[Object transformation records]
***
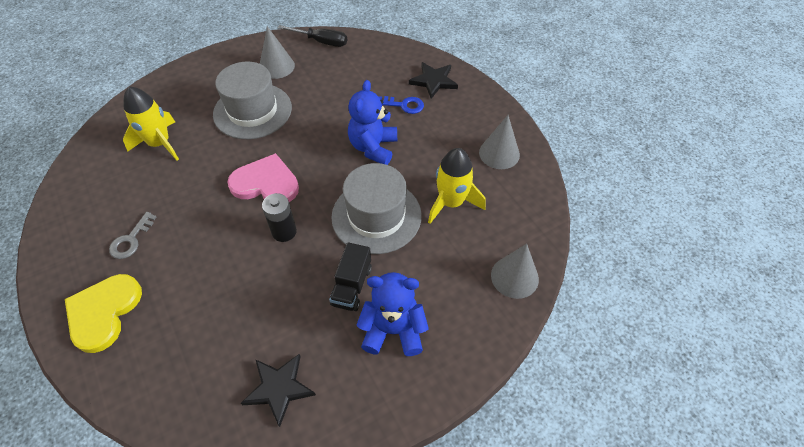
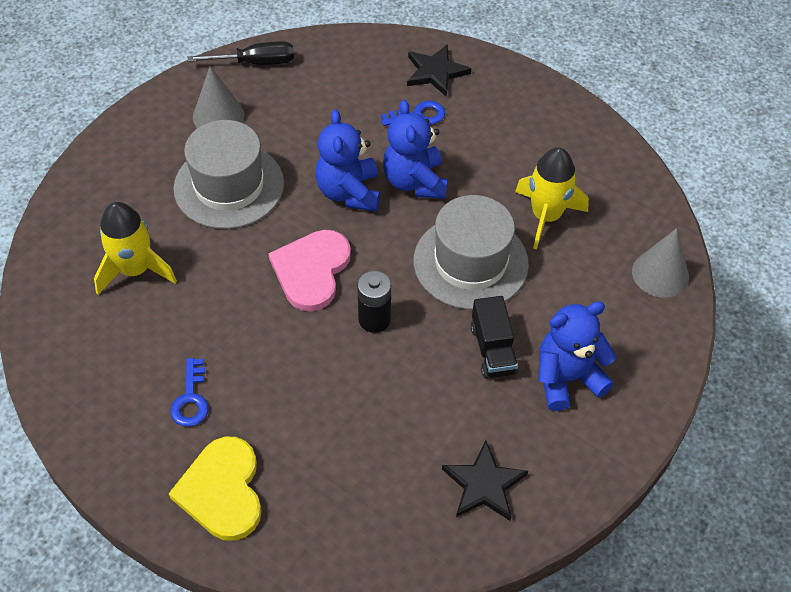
camera: 25 degrees left, 0 degrees up
grey key [109,212,156,259] -> blue key [170,358,209,427]
pink heart [227,153,299,202] -> pink heart turned 60 degrees counterclockwise [268,230,351,311]
grey cone [479,115,520,169] -> none
none -> blue teddy bear [315,109,380,211]

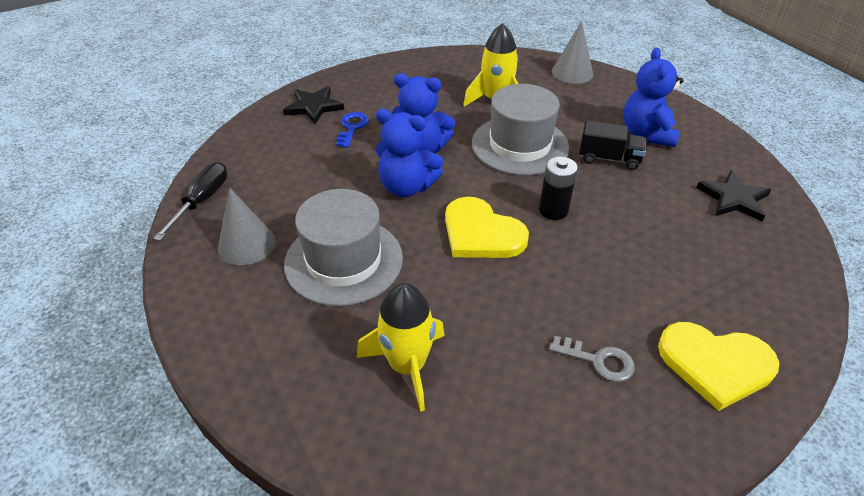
camera: 65 degrees left, 10 degrees down
blue key [170,358,209,427] -> grey key [549,336,635,382]
pink heart [268,230,351,311] -> yellow heart [445,197,529,258]

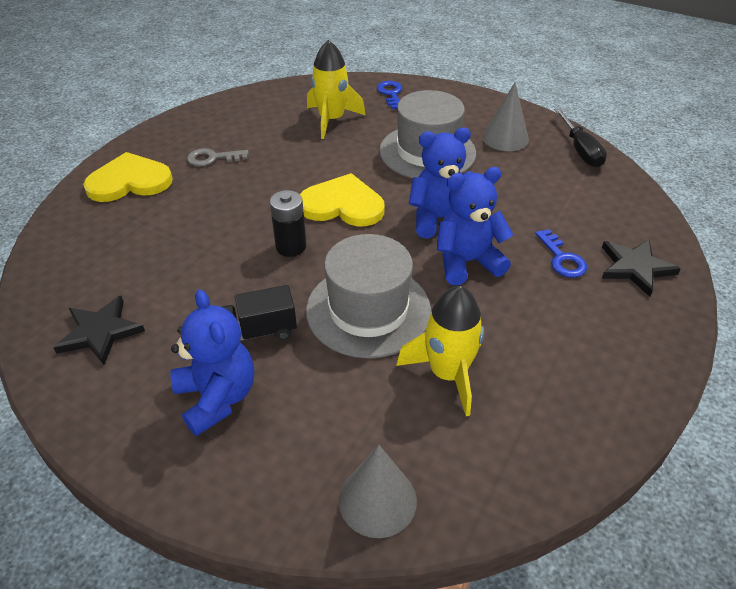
camera: 150 degrees right, 0 degrees up
none -> blue key [377,81,402,109]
***
• EXERCISE GOAL
Please retype the lines from the one that contains "grey cone [479,115,520,169] -> none" through the final line of the data, both included, without any pictures.

• ANSWER SECTION
grey cone [479,115,520,169] -> none
none -> blue teddy bear [315,109,380,211]

camera: 65 degrees left, 10 degrees down
blue key [170,358,209,427] -> grey key [549,336,635,382]
pink heart [268,230,351,311] -> yellow heart [445,197,529,258]

camera: 150 degrees right, 0 degrees up
none -> blue key [377,81,402,109]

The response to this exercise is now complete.